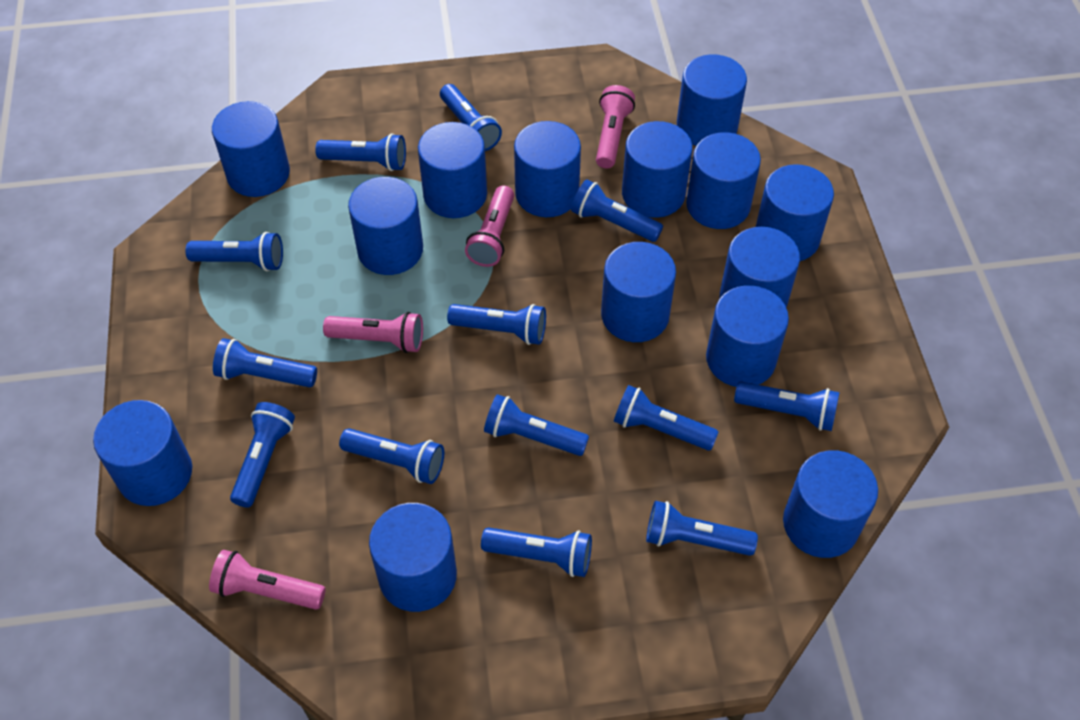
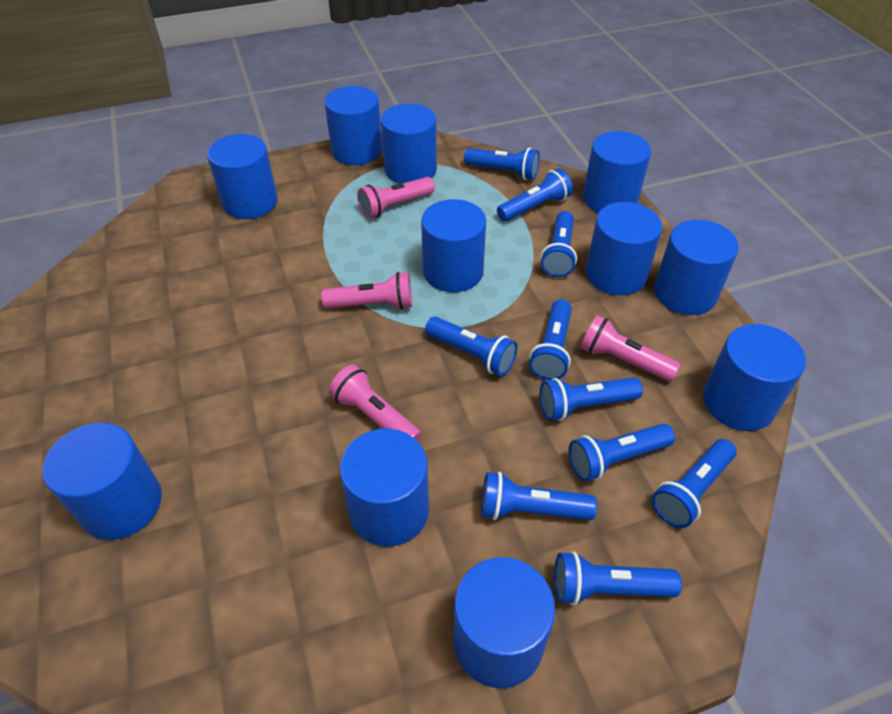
blue cylinder: 14 -> 11
blue flashlight: 13 -> 10

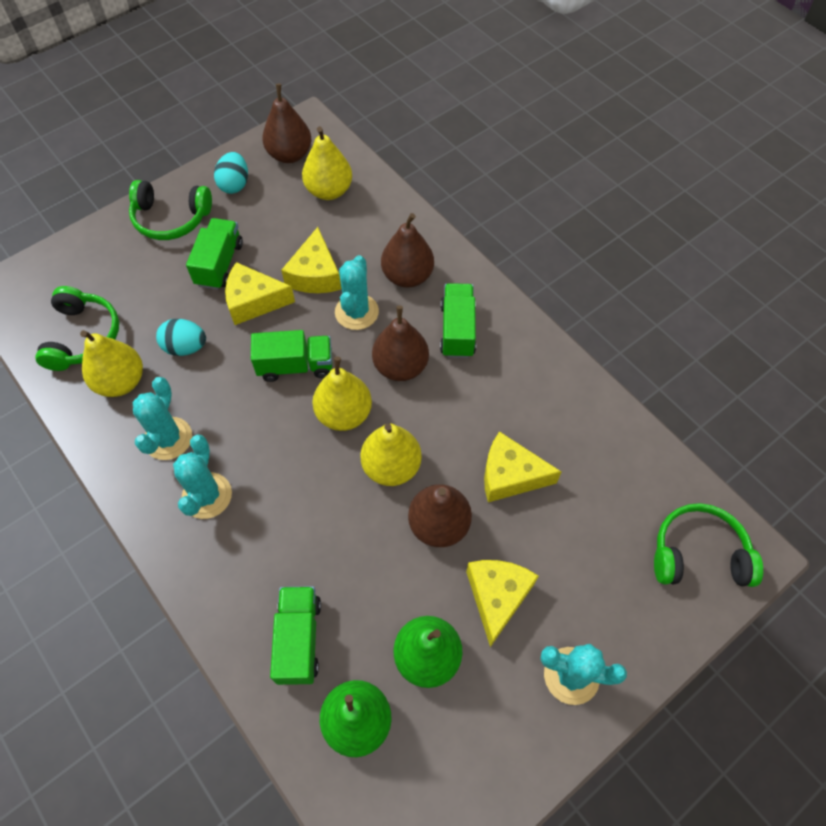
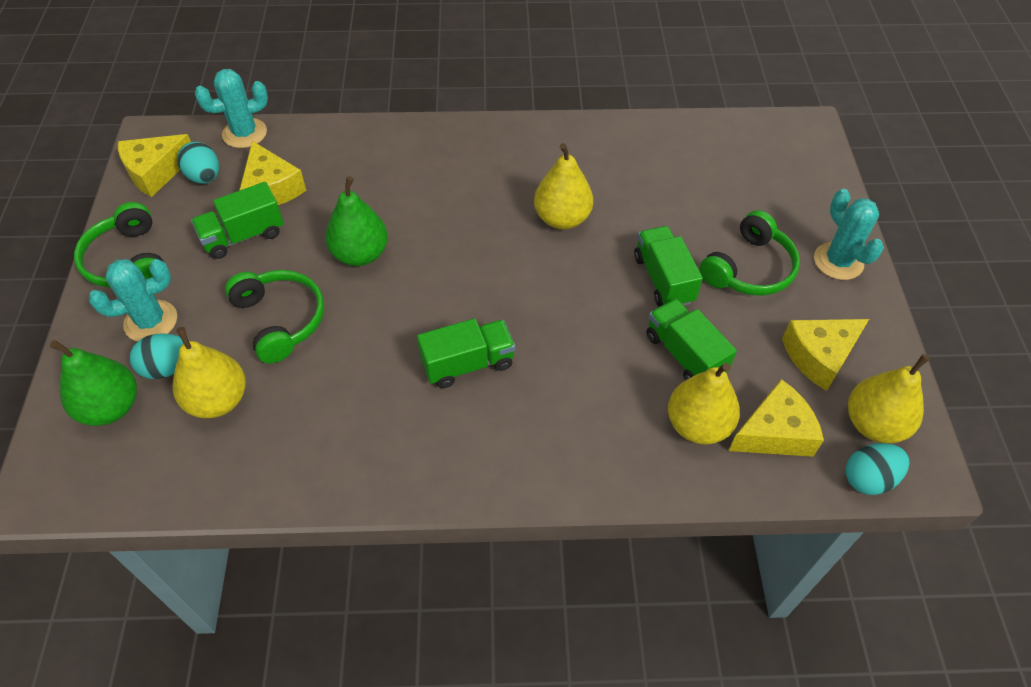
brown pear: 4 -> 0
turquoise cactus: 4 -> 3
turquoise egg: 2 -> 3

***

Your assignment ->
Every record must be copied exactly, with the pictures left out.

Answer for this exercise ->
blue cylinder: 14 -> 11
blue flashlight: 13 -> 10

brown pear: 4 -> 0
turquoise cactus: 4 -> 3
turquoise egg: 2 -> 3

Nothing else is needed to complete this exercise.